> [Aim of the exercise]: Reproduce the lines below exactly. Skip images.

> [Available data]:
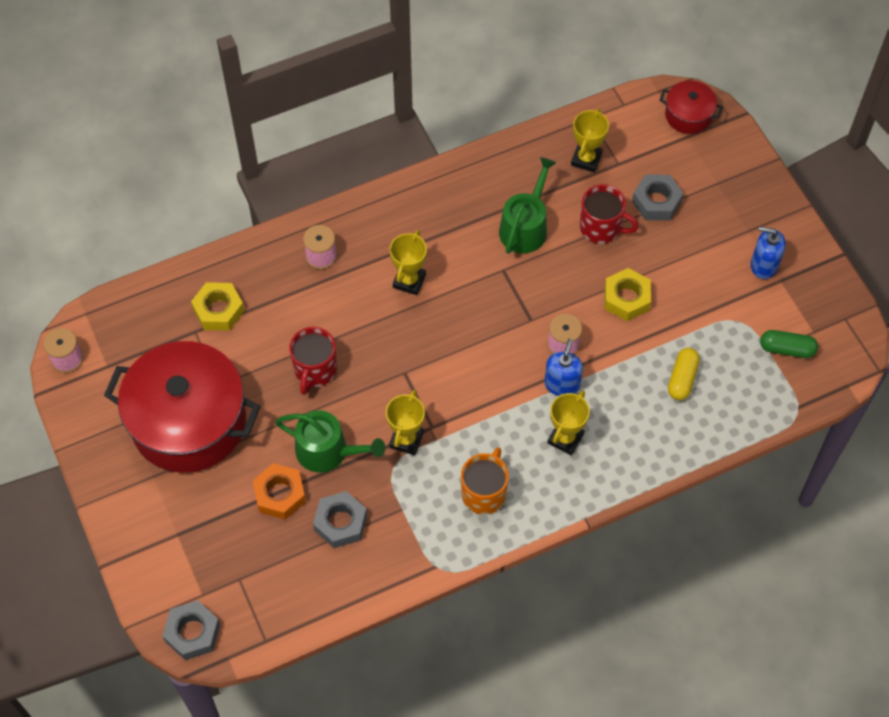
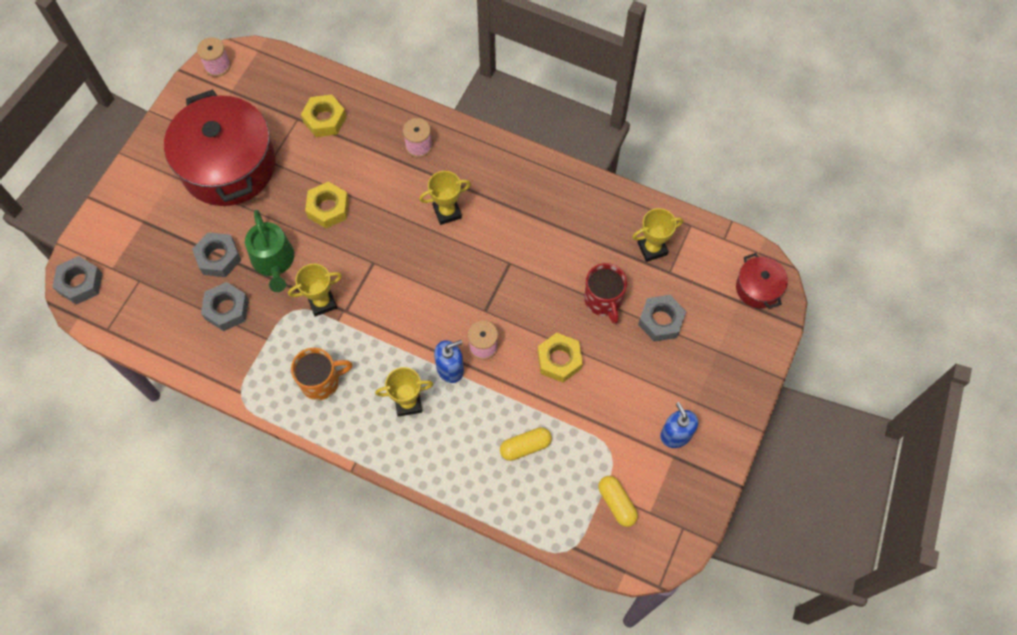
camera: 50 degrees right, 5 degrees up
(280, 494) = (218, 258): orange nut -> grey nut
(315, 370) = (328, 208): red mug -> yellow nut
(525, 227) = (558, 251): green watering can -> none
(786, 349) = (616, 503): green capsule -> yellow capsule

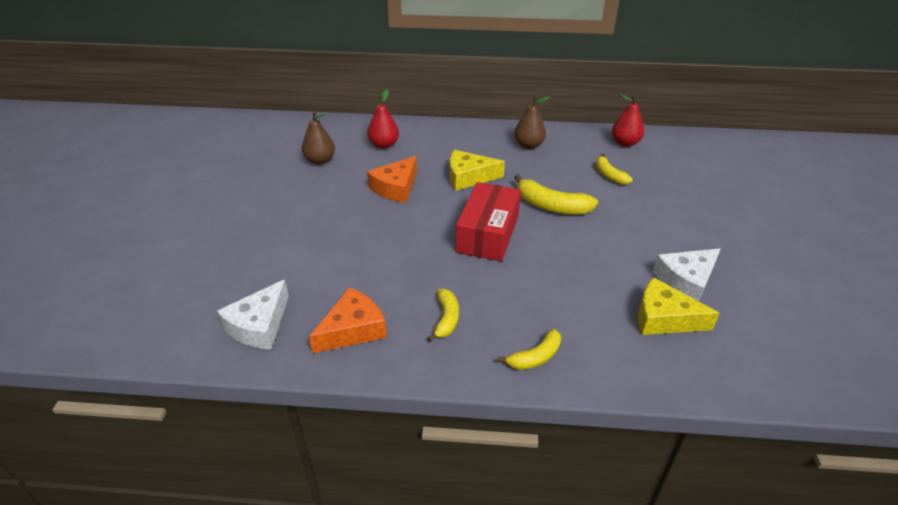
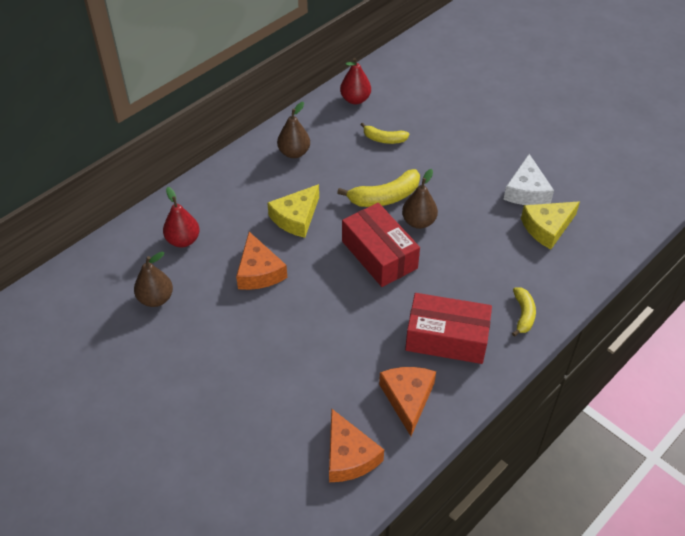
camera: 50 degrees left, 10 degrees up
(259, 325) = (349, 456): white cheese -> orange cheese
(446, 319) = (446, 338): yellow banana -> red box
(552, 236) = (418, 222): none -> brown pear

> [Exercise result]:
camera: 50 degrees right, 5 degrees up
(280, 494) = (218, 258): orange nut -> grey nut
(315, 370) = (328, 208): red mug -> yellow nut
(525, 227) = (558, 251): green watering can -> none
(786, 349) = (616, 503): green capsule -> yellow capsule

camera: 50 degrees left, 10 degrees up
(259, 325) = (349, 456): white cheese -> orange cheese
(446, 319) = (446, 338): yellow banana -> red box
(552, 236) = (418, 222): none -> brown pear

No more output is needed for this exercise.